Directions:
Set down the entries that follow exactly as written, leaving out any images.

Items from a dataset
= = = = = = =

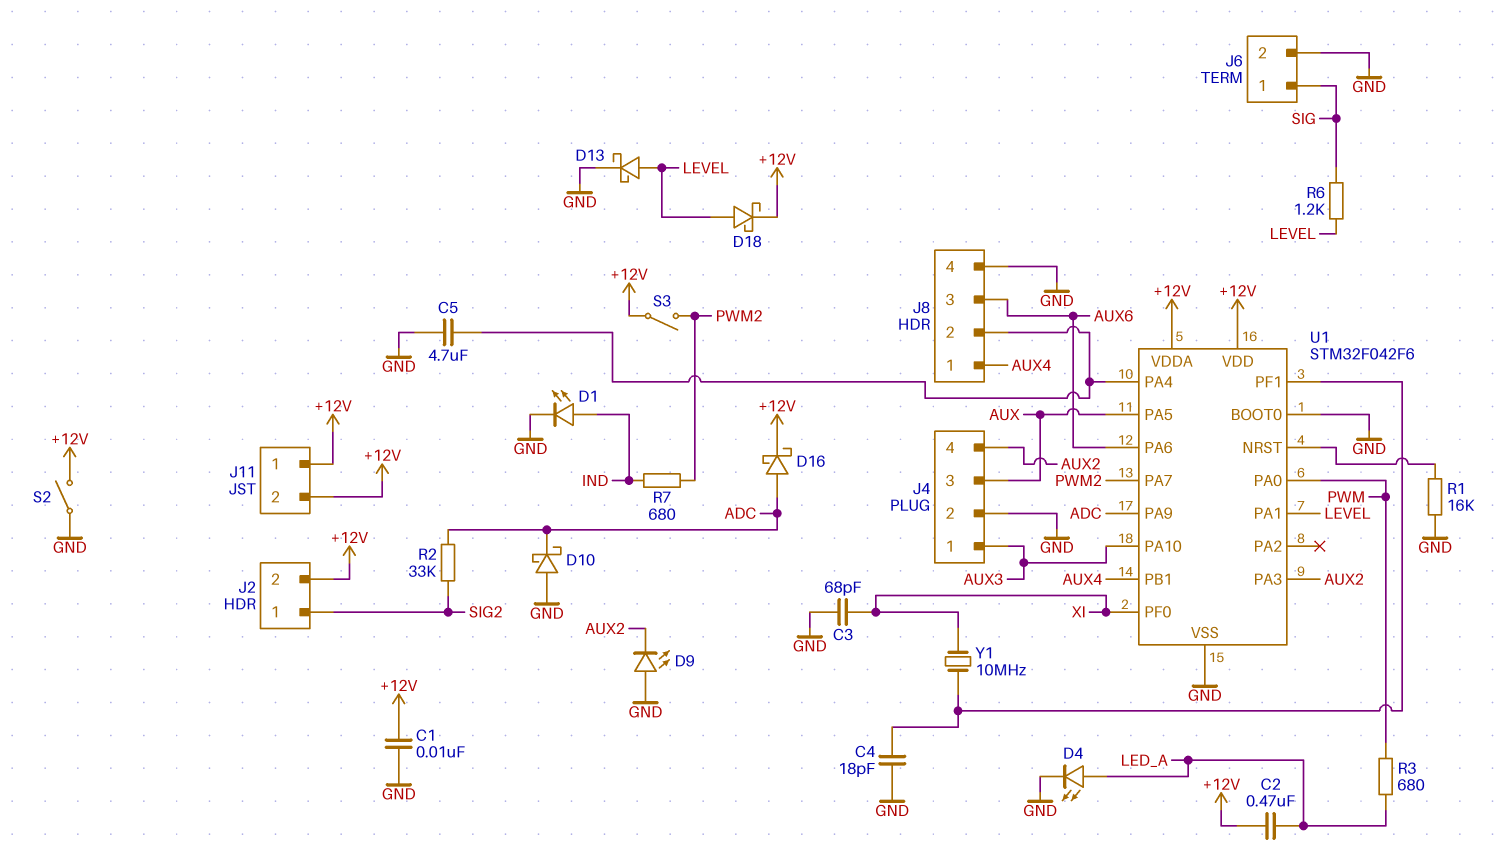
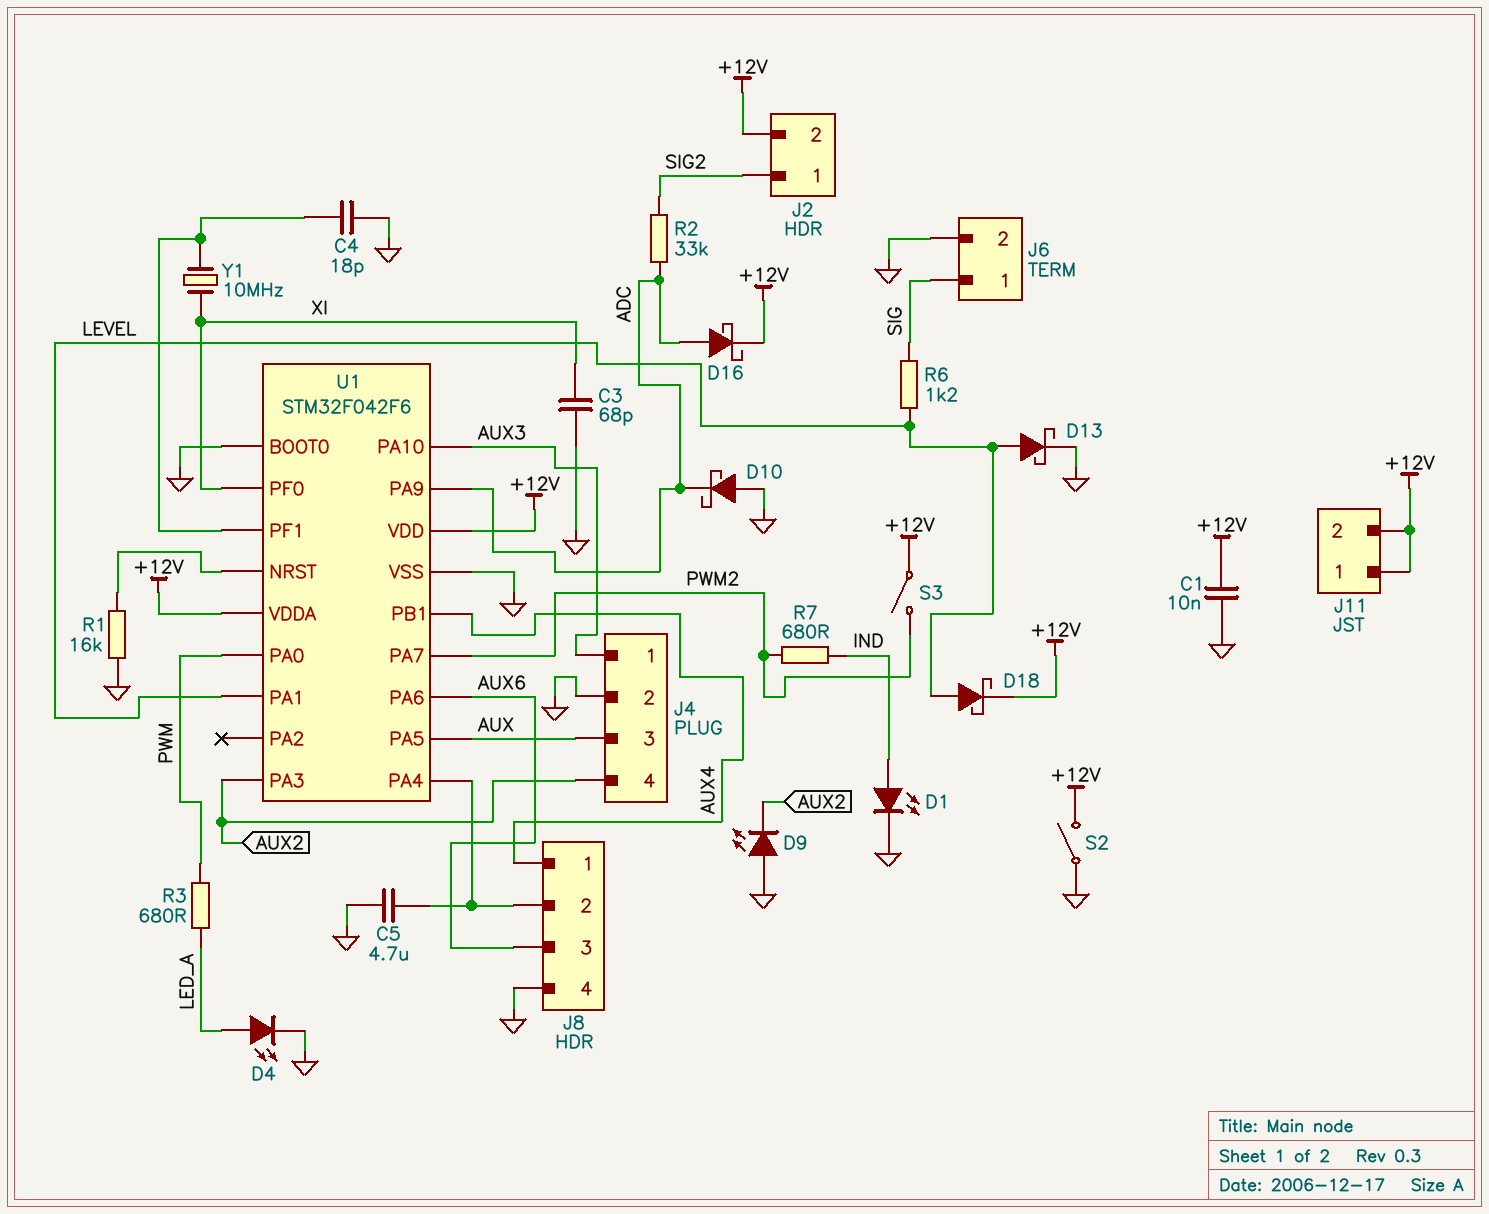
C2: 470nF (+12V, LED_A) -> none

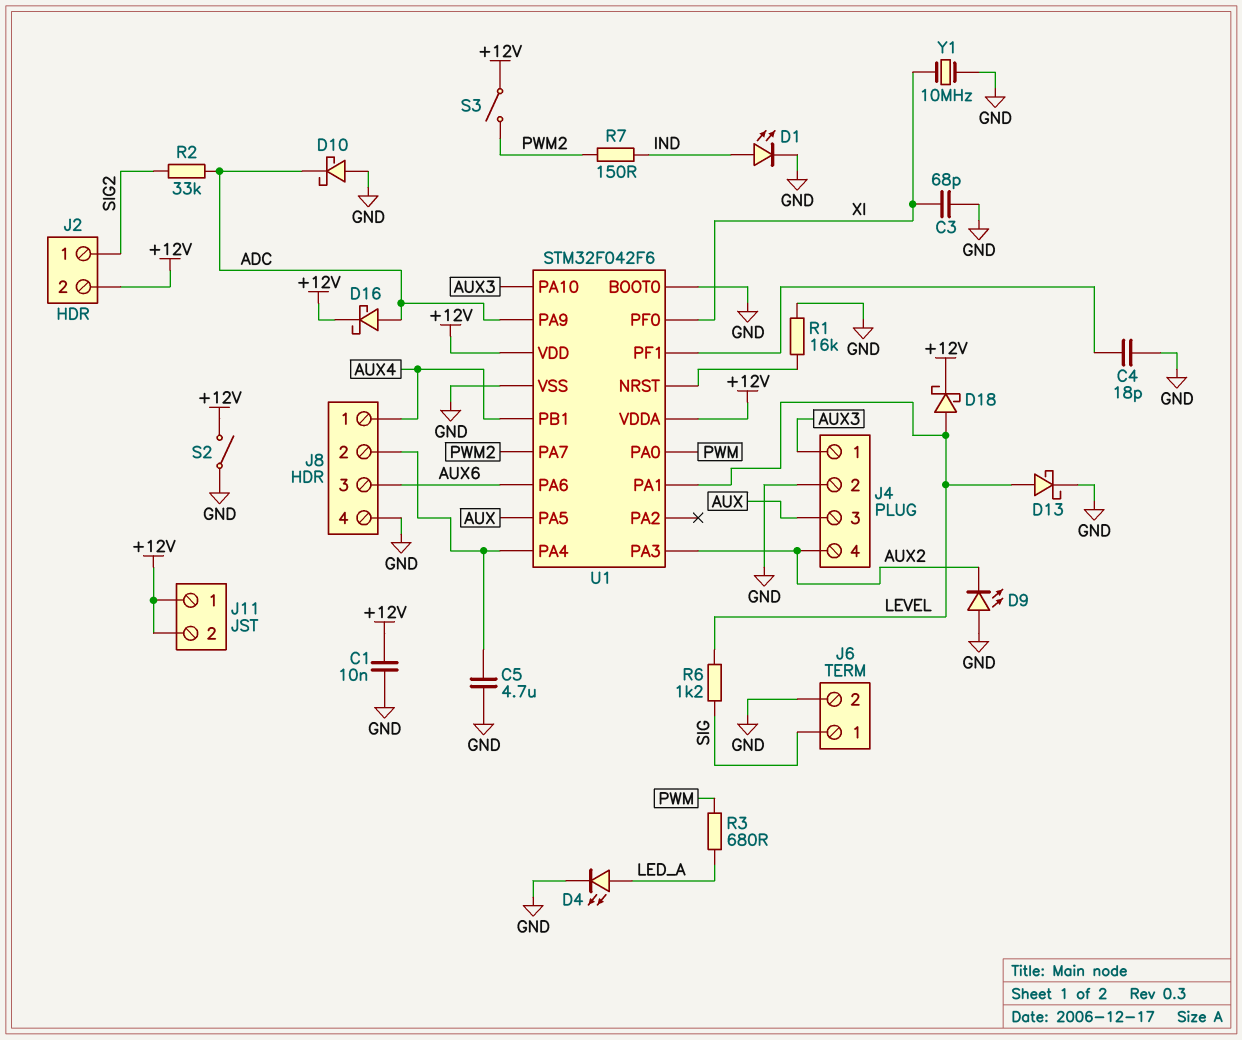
R7: 680 (IND, PWM2) -> 150 (IND, PWM2)
Y1: 10MHz (U1/PF1, XI) -> 10MHz (GND, XI)

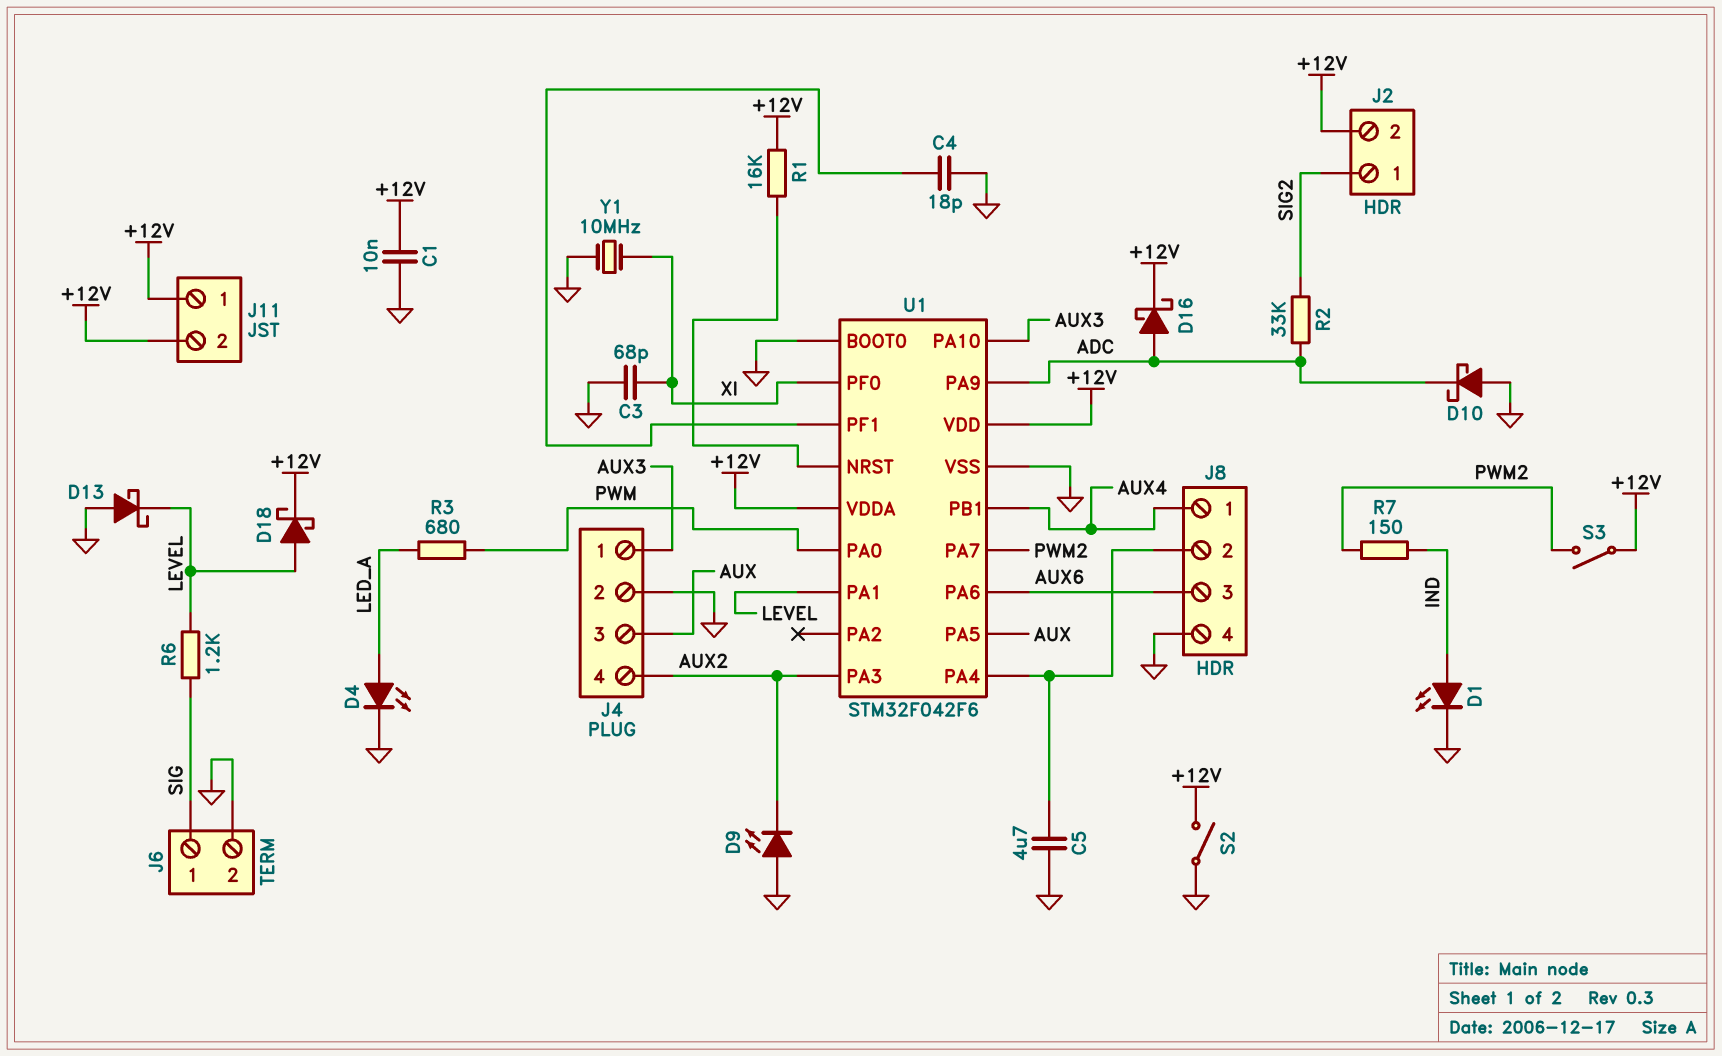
D13: schottky (A LEVEL, K GND) -> schottky (A GND, K LEVEL)
R1: 16k (GND, U1/NRST) -> 16k (+12V, U1/NRST)

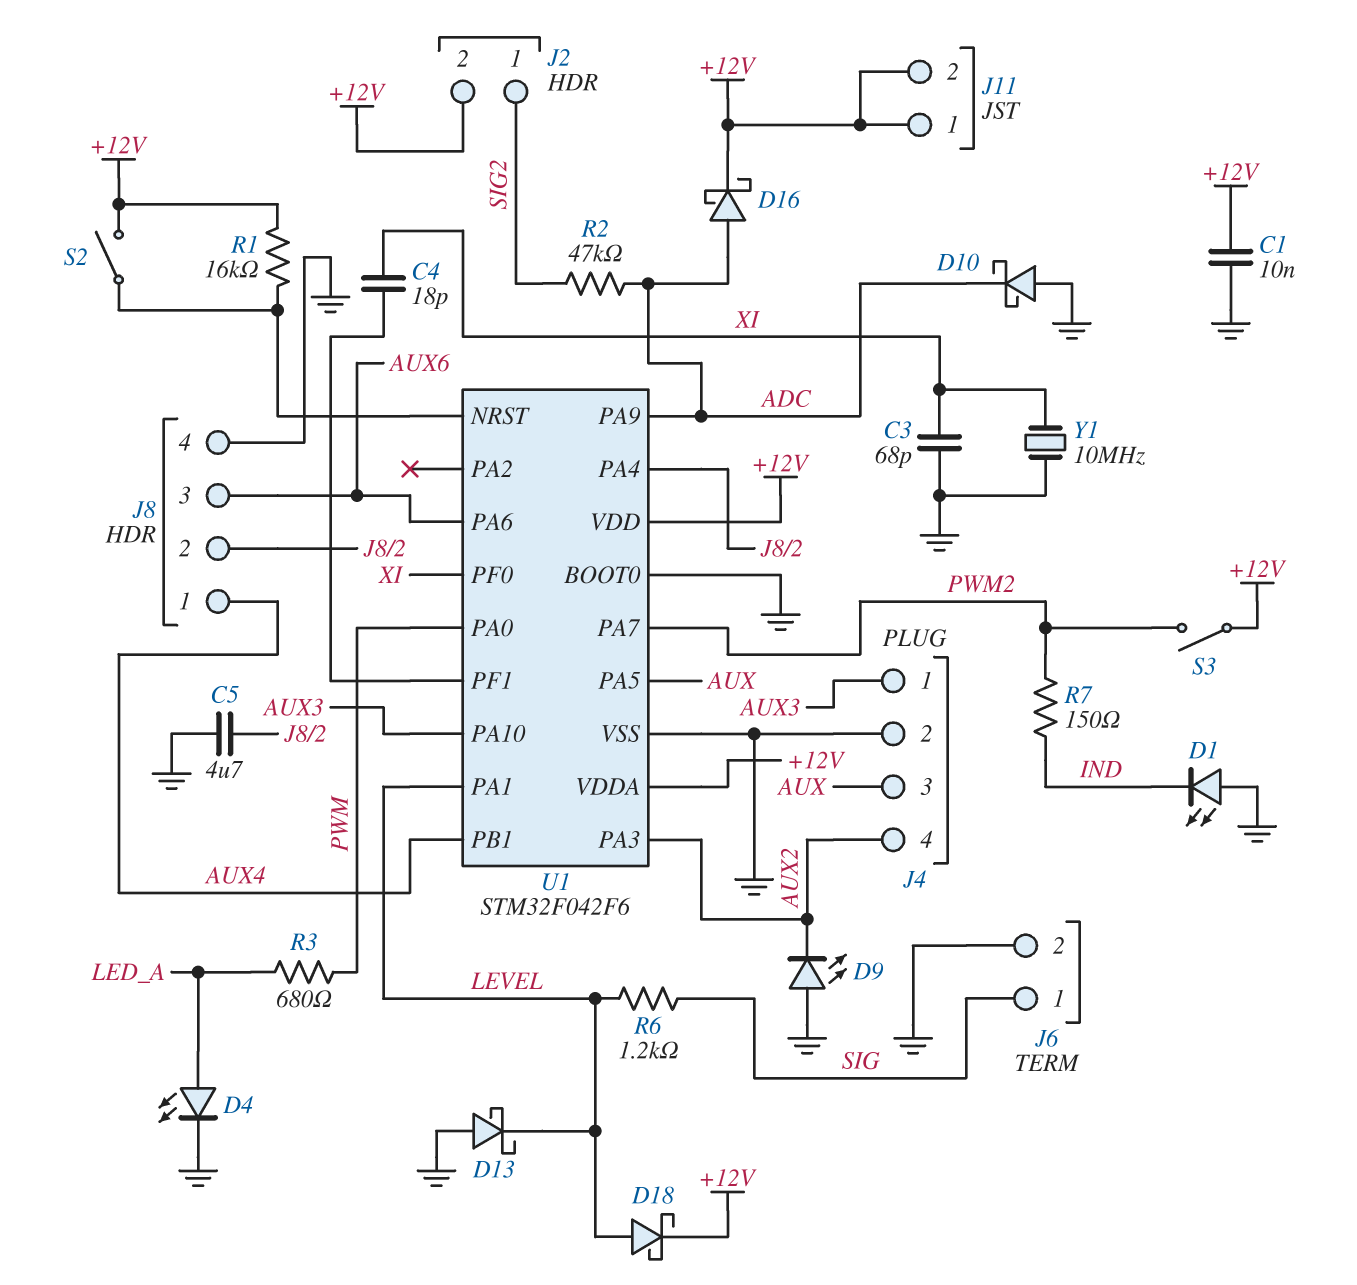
C4: 18pF (GND, U1/PF1) -> 18pF (U1/PF1, XI)
D1: LED (A IND, K GND) -> LED (A GND, K IND)
R2: 33k (ADC, SIG2) -> 47k (ADC, SIG2)
S2: switch (+12V, GND) -> switch (+12V, U1/NRST)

= = = = = = =

Answer box:
C2: 470nF (+12V, LED_A) -> none

R7: 680 (IND, PWM2) -> 150 (IND, PWM2)
Y1: 10MHz (U1/PF1, XI) -> 10MHz (GND, XI)

D13: schottky (A LEVEL, K GND) -> schottky (A GND, K LEVEL)
R1: 16k (GND, U1/NRST) -> 16k (+12V, U1/NRST)

C4: 18pF (GND, U1/PF1) -> 18pF (U1/PF1, XI)
D1: LED (A IND, K GND) -> LED (A GND, K IND)
R2: 33k (ADC, SIG2) -> 47k (ADC, SIG2)
S2: switch (+12V, GND) -> switch (+12V, U1/NRST)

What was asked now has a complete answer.